■ LISTED ENTRIES
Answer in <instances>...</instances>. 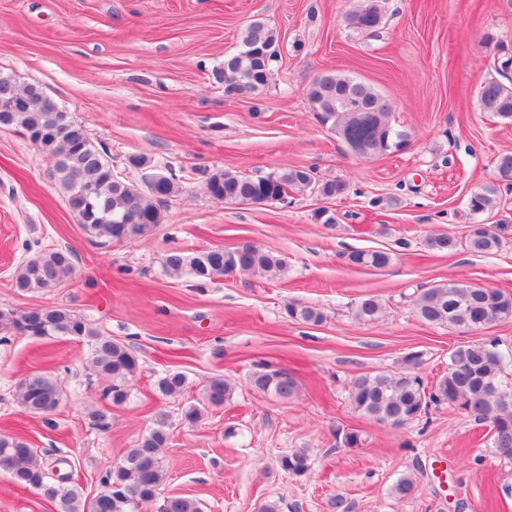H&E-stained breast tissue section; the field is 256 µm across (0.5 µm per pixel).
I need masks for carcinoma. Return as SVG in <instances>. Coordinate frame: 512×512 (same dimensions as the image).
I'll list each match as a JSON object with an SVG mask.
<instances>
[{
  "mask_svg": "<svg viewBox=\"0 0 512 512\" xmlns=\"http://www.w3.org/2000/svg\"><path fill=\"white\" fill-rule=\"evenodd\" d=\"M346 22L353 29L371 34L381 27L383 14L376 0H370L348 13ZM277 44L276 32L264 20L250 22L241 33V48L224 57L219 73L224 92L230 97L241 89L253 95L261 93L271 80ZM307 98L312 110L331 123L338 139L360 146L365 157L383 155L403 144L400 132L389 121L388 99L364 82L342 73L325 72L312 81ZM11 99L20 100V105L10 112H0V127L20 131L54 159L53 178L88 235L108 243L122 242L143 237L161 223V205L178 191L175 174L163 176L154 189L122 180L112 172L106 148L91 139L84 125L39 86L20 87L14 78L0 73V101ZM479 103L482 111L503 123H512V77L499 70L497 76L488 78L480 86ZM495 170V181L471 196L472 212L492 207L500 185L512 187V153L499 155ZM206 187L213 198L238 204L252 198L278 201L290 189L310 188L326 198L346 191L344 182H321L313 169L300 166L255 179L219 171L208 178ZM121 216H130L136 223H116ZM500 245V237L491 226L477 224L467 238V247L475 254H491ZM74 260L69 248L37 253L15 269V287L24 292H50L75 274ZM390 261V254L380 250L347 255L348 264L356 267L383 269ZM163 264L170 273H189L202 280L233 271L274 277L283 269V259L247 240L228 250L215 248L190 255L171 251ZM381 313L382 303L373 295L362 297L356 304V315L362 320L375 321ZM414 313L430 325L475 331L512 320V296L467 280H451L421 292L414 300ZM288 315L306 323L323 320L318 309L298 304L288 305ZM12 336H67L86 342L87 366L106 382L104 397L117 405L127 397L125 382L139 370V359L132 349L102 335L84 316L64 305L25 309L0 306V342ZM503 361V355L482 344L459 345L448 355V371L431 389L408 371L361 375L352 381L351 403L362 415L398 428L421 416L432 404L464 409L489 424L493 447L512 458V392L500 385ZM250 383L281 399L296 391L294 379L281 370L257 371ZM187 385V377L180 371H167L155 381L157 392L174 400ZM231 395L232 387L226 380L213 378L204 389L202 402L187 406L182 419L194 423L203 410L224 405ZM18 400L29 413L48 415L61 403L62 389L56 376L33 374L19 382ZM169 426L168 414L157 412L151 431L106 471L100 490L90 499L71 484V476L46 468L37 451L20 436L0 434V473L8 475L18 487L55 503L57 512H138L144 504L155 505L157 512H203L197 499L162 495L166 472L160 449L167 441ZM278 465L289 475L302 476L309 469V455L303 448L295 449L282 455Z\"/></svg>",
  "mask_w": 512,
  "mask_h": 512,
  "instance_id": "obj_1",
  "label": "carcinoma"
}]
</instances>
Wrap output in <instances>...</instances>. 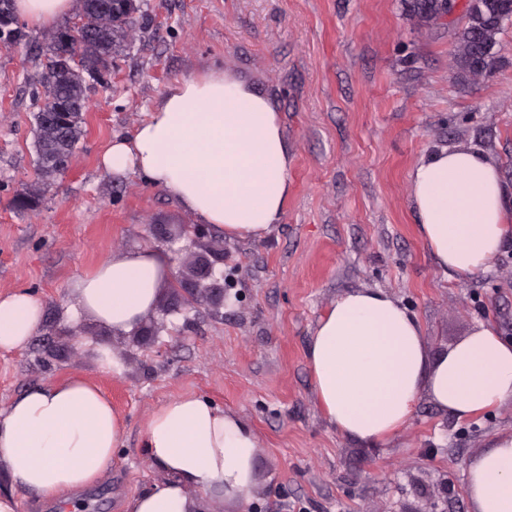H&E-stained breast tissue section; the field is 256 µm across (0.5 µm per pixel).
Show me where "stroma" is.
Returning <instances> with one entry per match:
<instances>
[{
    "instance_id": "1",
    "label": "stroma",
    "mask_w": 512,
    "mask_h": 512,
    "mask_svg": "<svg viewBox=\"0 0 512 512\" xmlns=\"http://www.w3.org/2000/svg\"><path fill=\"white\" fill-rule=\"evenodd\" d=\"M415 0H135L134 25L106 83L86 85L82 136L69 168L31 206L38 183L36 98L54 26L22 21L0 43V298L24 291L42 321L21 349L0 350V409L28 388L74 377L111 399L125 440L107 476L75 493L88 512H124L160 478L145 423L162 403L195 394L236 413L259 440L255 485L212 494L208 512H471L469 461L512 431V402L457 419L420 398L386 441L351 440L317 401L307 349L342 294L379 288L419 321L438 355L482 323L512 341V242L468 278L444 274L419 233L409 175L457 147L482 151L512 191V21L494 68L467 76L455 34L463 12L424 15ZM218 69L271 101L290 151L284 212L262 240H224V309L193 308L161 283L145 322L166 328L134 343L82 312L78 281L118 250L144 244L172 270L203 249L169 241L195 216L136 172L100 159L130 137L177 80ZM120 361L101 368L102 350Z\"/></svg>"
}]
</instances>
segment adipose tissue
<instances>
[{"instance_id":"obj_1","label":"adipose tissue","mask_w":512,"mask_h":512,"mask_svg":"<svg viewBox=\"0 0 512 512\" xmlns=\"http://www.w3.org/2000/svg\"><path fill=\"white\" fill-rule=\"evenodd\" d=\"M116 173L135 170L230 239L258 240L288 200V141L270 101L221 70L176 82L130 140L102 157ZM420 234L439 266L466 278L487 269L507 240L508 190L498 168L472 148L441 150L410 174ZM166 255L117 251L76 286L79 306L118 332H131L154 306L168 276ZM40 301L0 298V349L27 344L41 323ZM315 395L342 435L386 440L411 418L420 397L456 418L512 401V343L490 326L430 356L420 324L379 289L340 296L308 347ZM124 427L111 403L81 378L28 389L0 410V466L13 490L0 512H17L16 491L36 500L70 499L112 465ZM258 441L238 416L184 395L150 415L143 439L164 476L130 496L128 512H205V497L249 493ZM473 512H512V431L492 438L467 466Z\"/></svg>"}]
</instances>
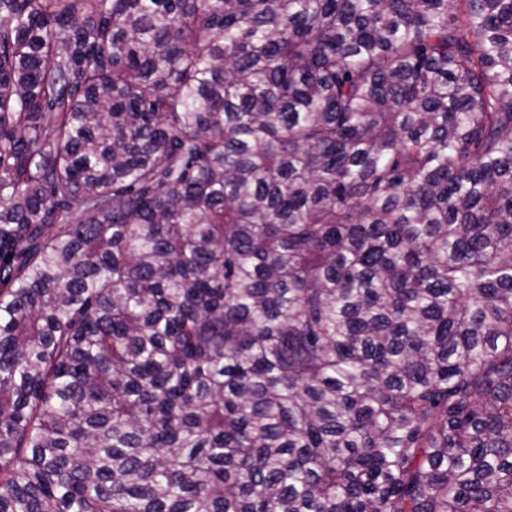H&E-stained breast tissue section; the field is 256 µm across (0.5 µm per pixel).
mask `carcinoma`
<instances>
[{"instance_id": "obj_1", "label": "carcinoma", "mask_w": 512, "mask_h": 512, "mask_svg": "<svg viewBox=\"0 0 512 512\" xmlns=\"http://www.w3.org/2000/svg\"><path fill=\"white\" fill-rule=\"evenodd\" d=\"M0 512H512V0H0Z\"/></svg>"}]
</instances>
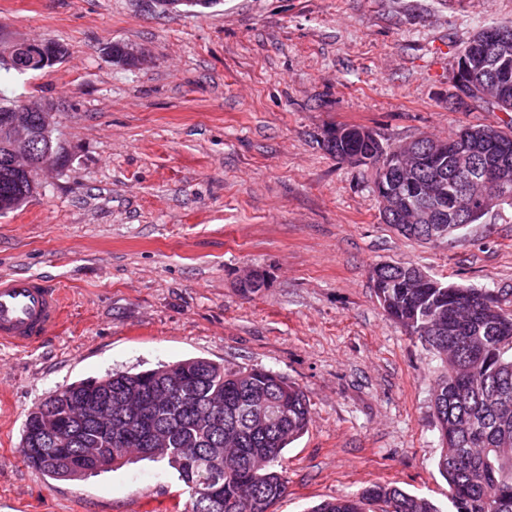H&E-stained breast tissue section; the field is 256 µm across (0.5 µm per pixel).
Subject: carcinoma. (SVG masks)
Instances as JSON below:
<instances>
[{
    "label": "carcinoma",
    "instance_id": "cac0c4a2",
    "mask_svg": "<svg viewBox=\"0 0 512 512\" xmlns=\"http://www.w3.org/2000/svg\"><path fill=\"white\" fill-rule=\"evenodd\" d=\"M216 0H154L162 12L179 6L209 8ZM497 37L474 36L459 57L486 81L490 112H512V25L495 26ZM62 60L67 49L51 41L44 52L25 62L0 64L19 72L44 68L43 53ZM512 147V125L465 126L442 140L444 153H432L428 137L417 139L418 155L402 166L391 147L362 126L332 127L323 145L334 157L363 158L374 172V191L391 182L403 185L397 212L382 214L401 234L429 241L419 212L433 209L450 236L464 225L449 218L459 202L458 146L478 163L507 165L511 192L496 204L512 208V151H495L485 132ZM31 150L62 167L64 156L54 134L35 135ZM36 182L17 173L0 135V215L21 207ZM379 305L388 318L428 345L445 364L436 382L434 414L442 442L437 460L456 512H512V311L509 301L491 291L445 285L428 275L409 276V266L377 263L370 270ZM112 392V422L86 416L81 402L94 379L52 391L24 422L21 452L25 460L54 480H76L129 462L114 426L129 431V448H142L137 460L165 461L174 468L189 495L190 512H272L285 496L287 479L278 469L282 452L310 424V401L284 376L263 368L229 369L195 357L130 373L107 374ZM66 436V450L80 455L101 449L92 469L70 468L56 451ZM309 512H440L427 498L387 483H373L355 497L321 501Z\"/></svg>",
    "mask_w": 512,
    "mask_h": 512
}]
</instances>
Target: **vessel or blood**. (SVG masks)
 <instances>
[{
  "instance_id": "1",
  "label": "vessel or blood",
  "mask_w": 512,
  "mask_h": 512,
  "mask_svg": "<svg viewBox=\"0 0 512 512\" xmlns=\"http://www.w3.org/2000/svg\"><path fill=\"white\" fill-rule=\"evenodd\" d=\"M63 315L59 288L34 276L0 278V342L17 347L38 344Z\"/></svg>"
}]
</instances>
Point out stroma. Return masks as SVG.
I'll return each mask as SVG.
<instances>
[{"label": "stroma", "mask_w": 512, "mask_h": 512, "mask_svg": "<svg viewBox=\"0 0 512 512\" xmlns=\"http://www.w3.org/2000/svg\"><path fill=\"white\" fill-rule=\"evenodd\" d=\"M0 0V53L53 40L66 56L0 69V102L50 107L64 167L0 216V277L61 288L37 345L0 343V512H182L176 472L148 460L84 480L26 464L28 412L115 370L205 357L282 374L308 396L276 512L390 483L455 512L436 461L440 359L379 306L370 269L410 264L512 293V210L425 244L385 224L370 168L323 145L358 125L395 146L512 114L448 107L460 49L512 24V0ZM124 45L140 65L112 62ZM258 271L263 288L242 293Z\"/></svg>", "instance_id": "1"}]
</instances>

■ STATED TASK
Transcribe exactly, and only, the lines from the one bearing "Point out stroma. Return masks as SVG." through the last line of the entries, counting both.

■ RESULT FOR THIS TASK
Point out stroma. Return masks as SVG.
I'll return each mask as SVG.
<instances>
[{"label": "stroma", "mask_w": 512, "mask_h": 512, "mask_svg": "<svg viewBox=\"0 0 512 512\" xmlns=\"http://www.w3.org/2000/svg\"><path fill=\"white\" fill-rule=\"evenodd\" d=\"M0 0V53L53 40L66 56L0 69V102L50 107L64 167L0 216V277L61 288L37 345L0 343V512H182L176 472L148 460L84 480L26 464L28 412L115 370L205 357L282 374L308 396L276 512L390 483L455 512L436 461L440 359L379 306L370 269L410 264L512 293V210L425 244L385 224L370 168L323 145L358 125L395 146L512 114L448 107L460 49L512 24V0ZM124 45L140 65L112 62ZM258 271L263 288L242 293Z\"/></svg>", "instance_id": "1"}]
</instances>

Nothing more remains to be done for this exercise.